> **Exercise instructions**
Since the copy must match the original, write out each record word for word, skipping only the pictures.

Records drawn from a dataset

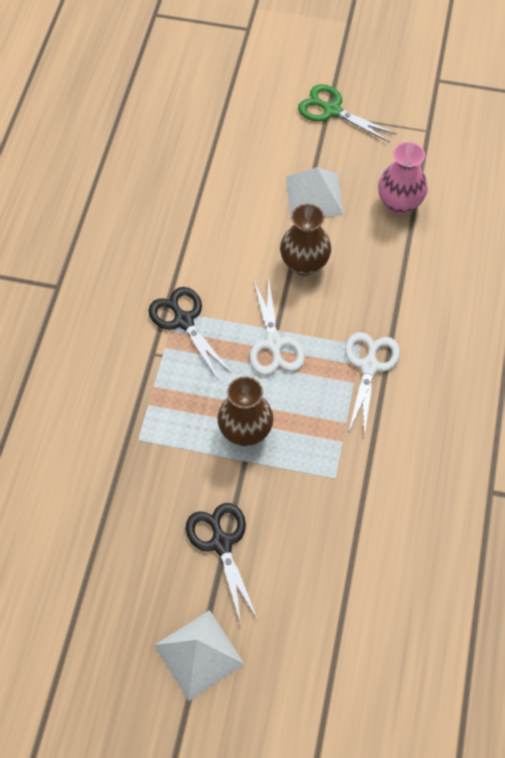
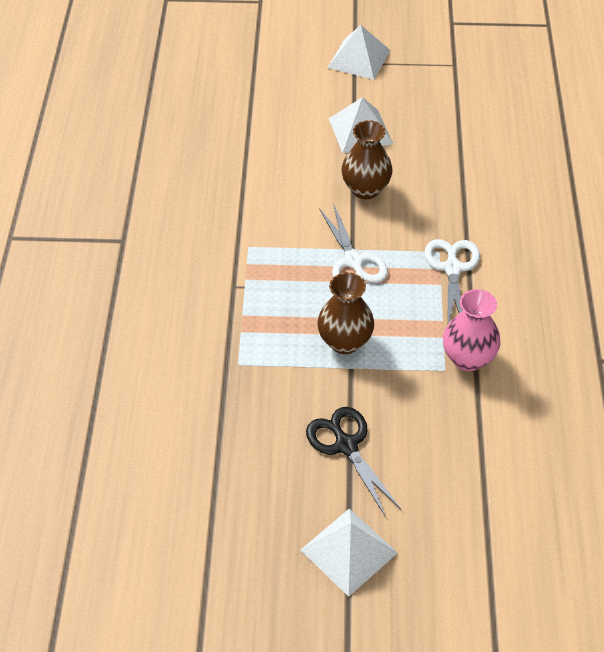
camera: 10 degrees left, 10 degrees down
(184, 321) = (259, 253): black scissors -> none
(332, 110) = (359, 59): green scissors -> white pyramid
(399, 203) = (444, 127): pink vase -> pink vase (468, 358)

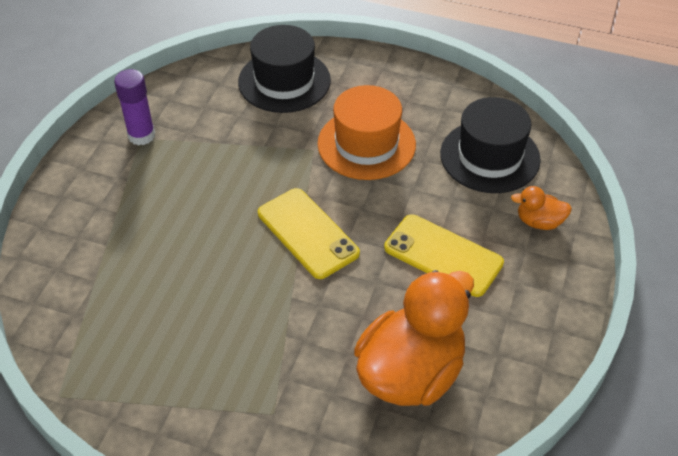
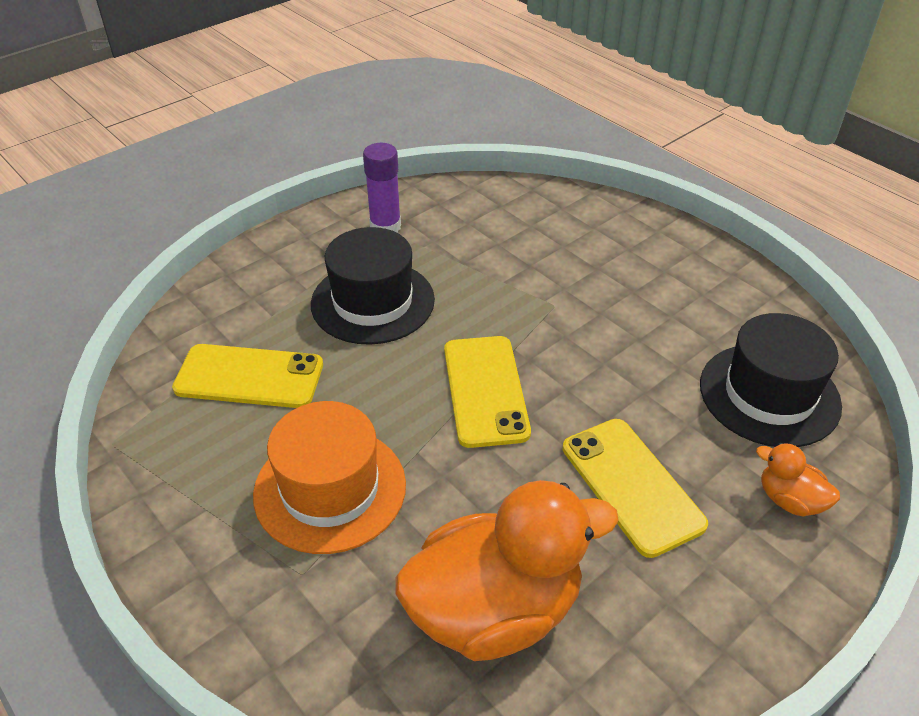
camera: 30 degrees right, 5 degrees down
(127, 299) = (249, 377): none -> yellow phone
(284, 81) = (571, 226): black hat -> black hat (372, 302)
(366, 144) = (620, 322): orange hat -> orange hat (330, 489)

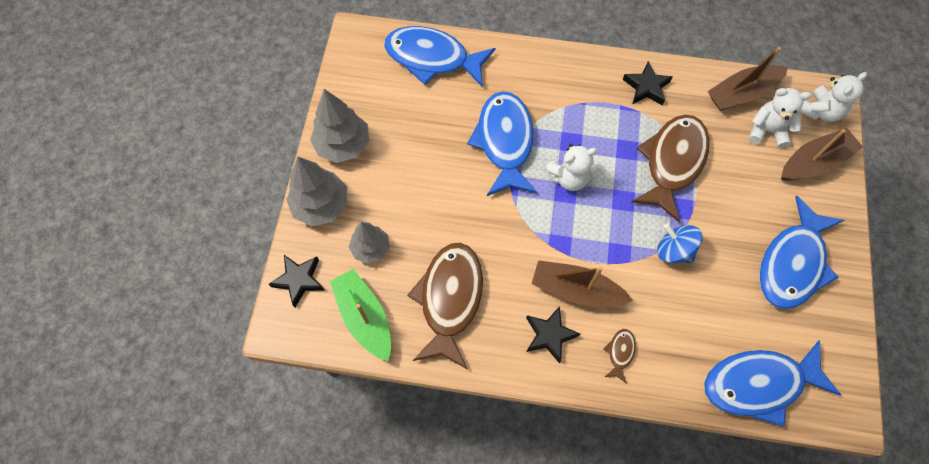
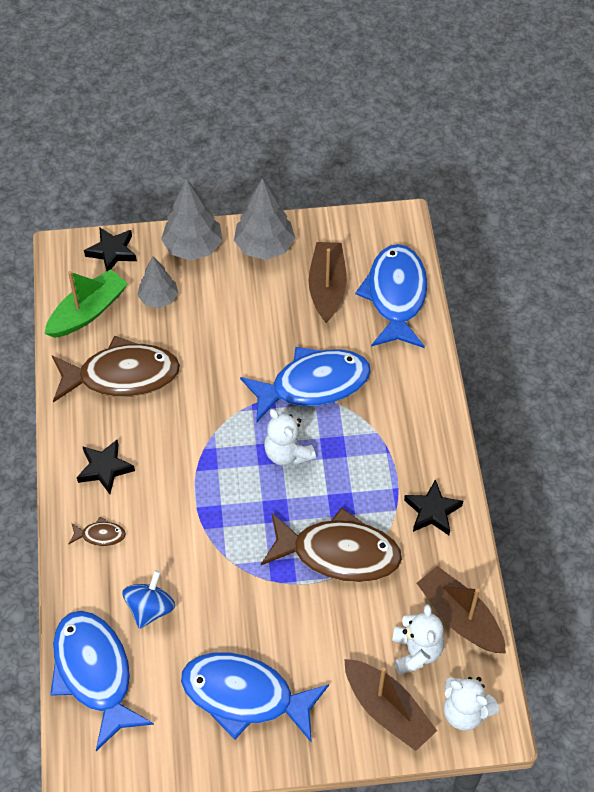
camera: 75 degrees right, 10 degrees down
(576, 290) = (159, 483): brown boat -> brown boat (327, 287)
(674, 250) = (228, 570): blue spinning top -> blue spinning top (150, 608)

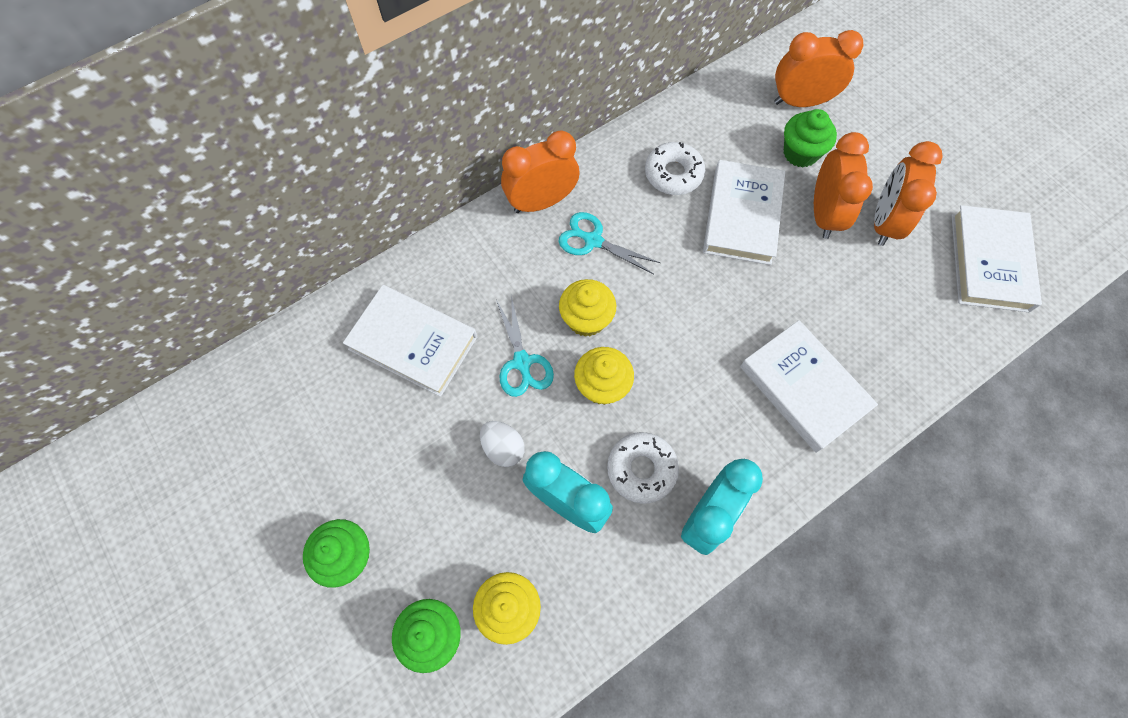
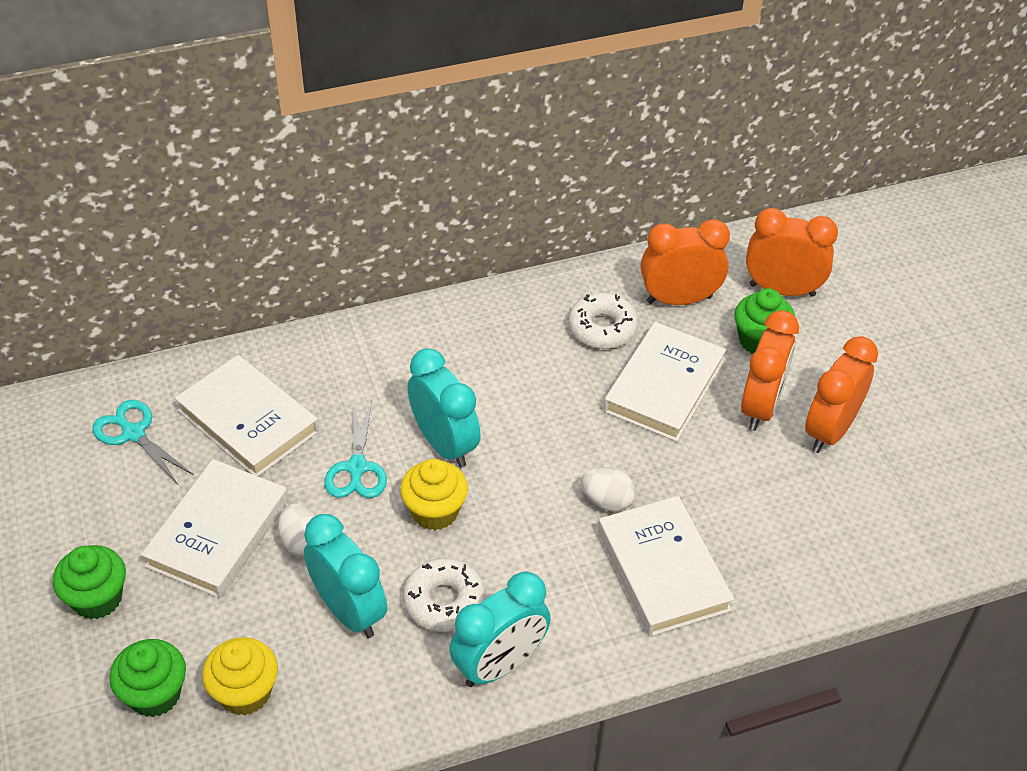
camera: 15 degrees right, 20 degrees down
(541, 202) = (443, 322): orange clock -> orange clock (679, 299)
(586, 319) = (444, 444): yellow cupcake -> turquoise clock
(593, 241) = (484, 371): turquoise scissors -> turquoise scissors (134, 433)
(736, 336) = (607, 501): none -> white egg
(989, 262) = (941, 500): white book -> white book (218, 533)

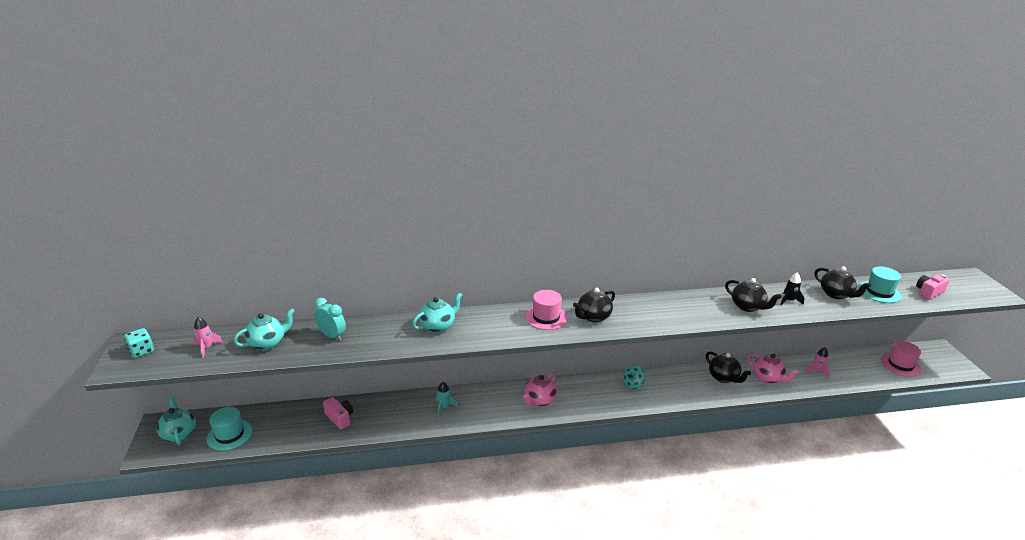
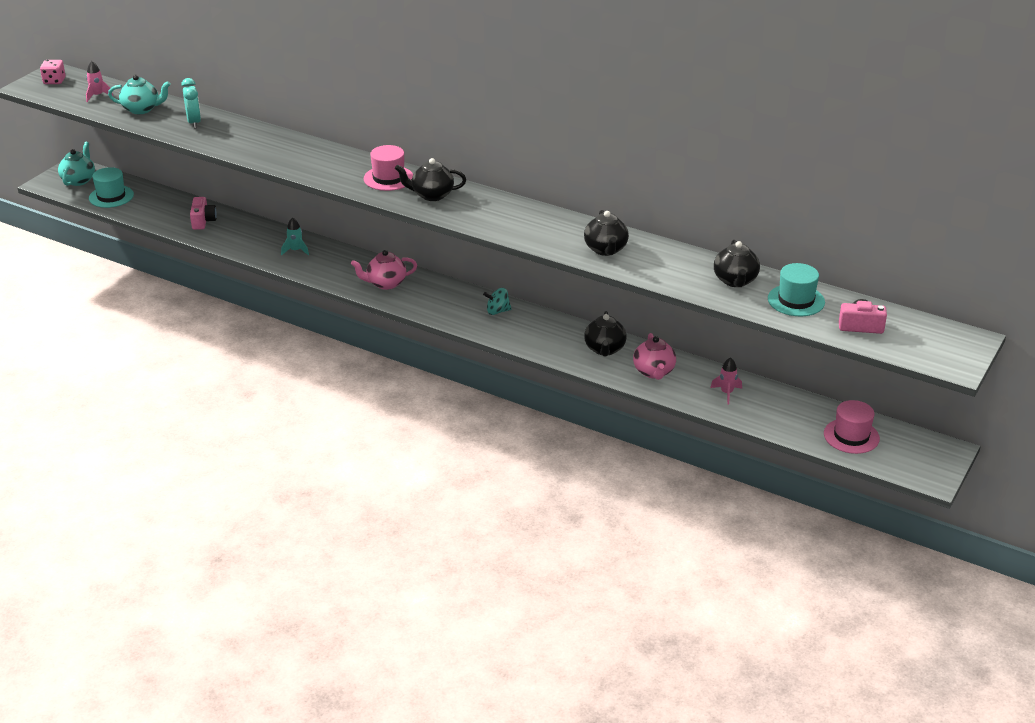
camera: 40 degrees right, 5 degrees up
(142, 351) = (54, 81): turquoise dice -> pink dice
(438, 326) = (285, 148): turquoise teapot -> none
(789, 301) = (665, 263): black rocket -> none

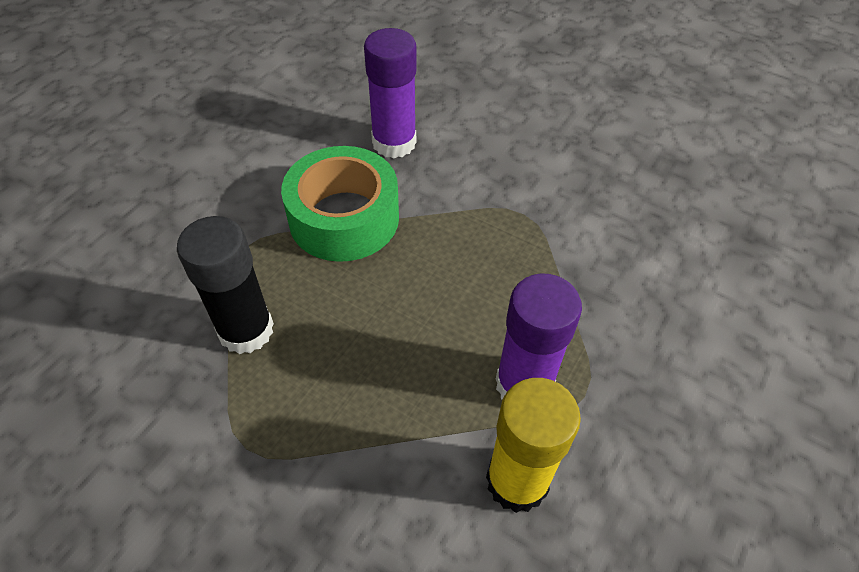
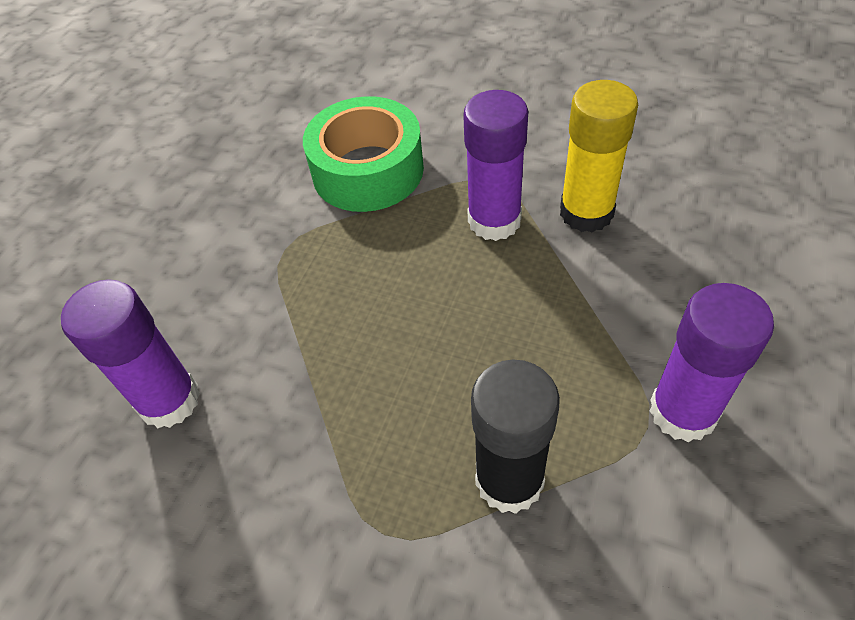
camera: 95 degrees left, 0 degrees up
(246, 484) = (683, 411): none -> purple glue stick
(344, 218) = (313, 423): green tape -> green tape (367, 170)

> **Task answer**
camera: 10 degrees left, 10 degrees down
(184, 321) = (259, 253): black scissors -> none
(332, 110) = (359, 59): green scissors -> white pyramid
(399, 203) = (444, 127): pink vase -> pink vase (468, 358)

camera: 30 degrees right, 5 degrees down
(127, 299) = (249, 377): none -> yellow phone
(284, 81) = (571, 226): black hat -> black hat (372, 302)
(366, 144) = (620, 322): orange hat -> orange hat (330, 489)

camera: 75 degrees right, 10 degrees down
(576, 290) = (159, 483): brown boat -> brown boat (327, 287)
(674, 250) = (228, 570): blue spinning top -> blue spinning top (150, 608)

camera: 15 degrees right, 20 degrees down
(541, 202) = (443, 322): orange clock -> orange clock (679, 299)
(586, 319) = (444, 444): yellow cupcake -> turquoise clock
(593, 241) = (484, 371): turquoise scissors -> turquoise scissors (134, 433)
(736, 336) = (607, 501): none -> white egg
(989, 262) = (941, 500): white book -> white book (218, 533)

camera: 40 degrees right, 5 degrees up
(142, 351) = (54, 81): turquoise dice -> pink dice
(438, 326) = (285, 148): turquoise teapot -> none
(789, 301) = (665, 263): black rocket -> none

camera: 95 degrees left, 0 degrees up
(246, 484) = (683, 411): none -> purple glue stick
(344, 218) = (313, 423): green tape -> green tape (367, 170)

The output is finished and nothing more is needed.